| What you have to do |
Your answer must be an exact copy of the lines below, from the first through the one with "(334, 362) = (259, 306): yellow", with no pictures.

| Material provided |
====

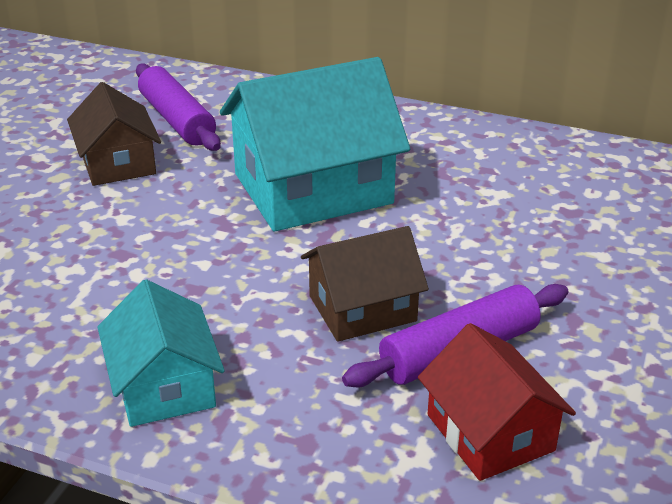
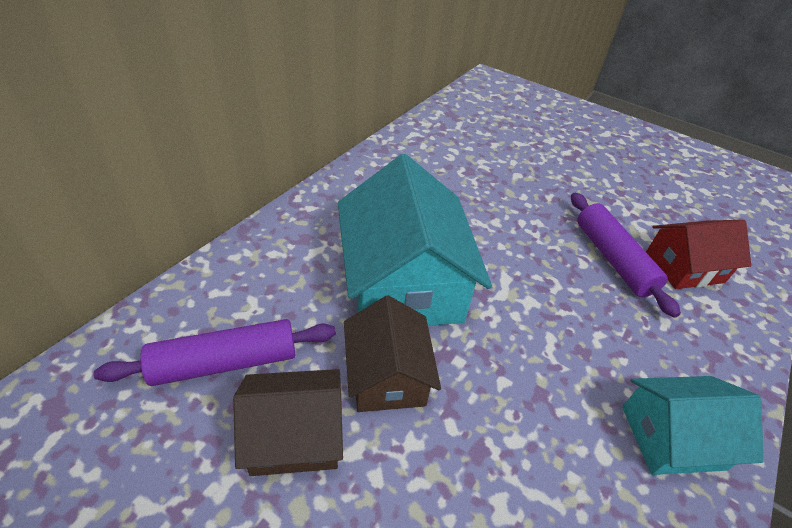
camera: 80 degrees left, 10 degrees up
(362, 308) = (569, 293): brown house -> brown house (387, 375)

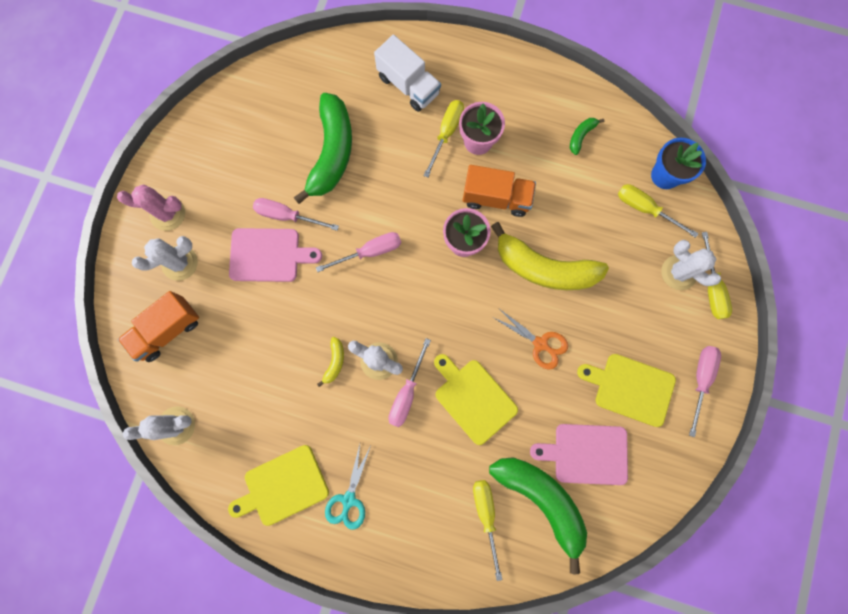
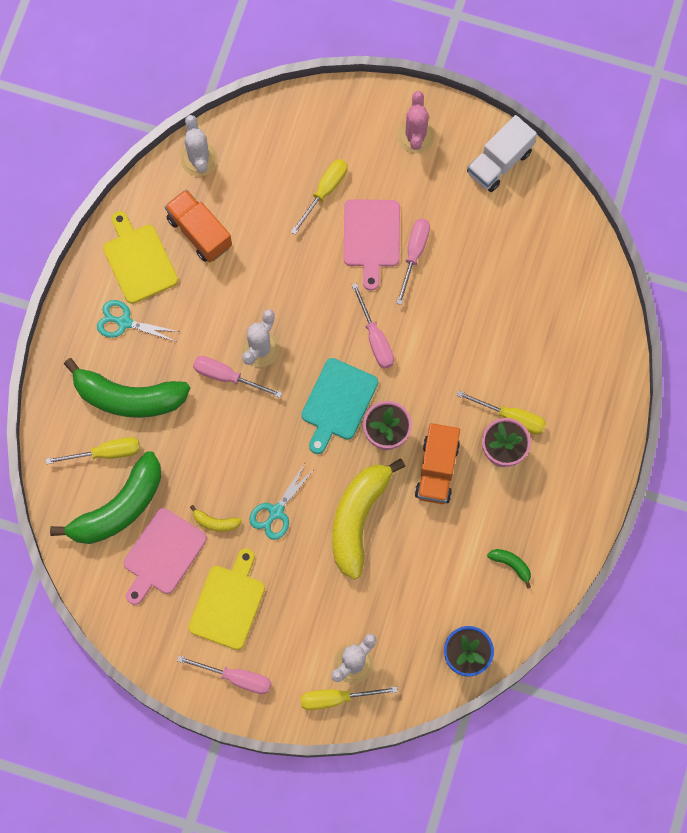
camera: 90 degrees right, 5 degrees down
(167, 330) = (293, 144): orange truck -> orange truck (199, 232)
(180, 263) = (363, 151): white cactus -> none
(332, 153) = (486, 297): green banana -> green banana (128, 397)
(334, 362) = (259, 306): yellow banana -> yellow banana (216, 522)
(408, 85) = (568, 377): white truck -> white truck (499, 162)
(433, 286) = (338, 402): none -> turquoise cutting board
(473, 398) = (220, 442): yellow cutting board -> none
(540, 343) = (276, 512): orange scissors -> turquoise scissors
(586, 453) = (162, 554): pink cutting board -> pink cutting board turned 150 degrees counterclockwise
(645, 209) = (426, 631): yellow screwdriver -> yellow screwdriver (325, 191)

====

| Response to the exercise |
camera: 80 degrees left, 10 degrees up
(362, 308) = (569, 293): brown house -> brown house (387, 375)

camera: 90 degrees right, 5 degrees down
(167, 330) = (293, 144): orange truck -> orange truck (199, 232)
(180, 263) = (363, 151): white cactus -> none
(332, 153) = (486, 297): green banana -> green banana (128, 397)
(334, 362) = (259, 306): yellow banana -> yellow banana (216, 522)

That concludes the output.